WHAT YOU WILL DO: Once the line with "Spare ledger.ods: [50,485,239,620]" is found in the entries below, repeat that line and every one after it exactly, ending at the last.

RECORD SET:
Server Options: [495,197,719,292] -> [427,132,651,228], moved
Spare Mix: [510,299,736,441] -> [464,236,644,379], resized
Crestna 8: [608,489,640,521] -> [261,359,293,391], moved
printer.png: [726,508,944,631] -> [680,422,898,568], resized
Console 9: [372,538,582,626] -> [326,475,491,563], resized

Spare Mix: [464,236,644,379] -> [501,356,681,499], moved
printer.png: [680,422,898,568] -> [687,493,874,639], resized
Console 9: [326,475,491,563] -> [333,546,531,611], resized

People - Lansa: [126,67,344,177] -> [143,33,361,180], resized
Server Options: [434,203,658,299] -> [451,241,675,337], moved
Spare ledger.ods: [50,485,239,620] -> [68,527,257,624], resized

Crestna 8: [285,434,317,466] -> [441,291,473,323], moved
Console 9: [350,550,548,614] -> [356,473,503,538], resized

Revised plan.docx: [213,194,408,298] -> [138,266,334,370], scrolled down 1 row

FINISHED TASK:
Spare ledger.ods: [50,485,239,620] -> [68,527,257,624], resized

Crestna 8: [285,434,317,466] -> [441,291,473,323], moved
Console 9: [350,550,548,614] -> [356,473,503,538], resized

Revised plan.docx: [213,194,408,298] -> [138,266,334,370], scrolled down 1 row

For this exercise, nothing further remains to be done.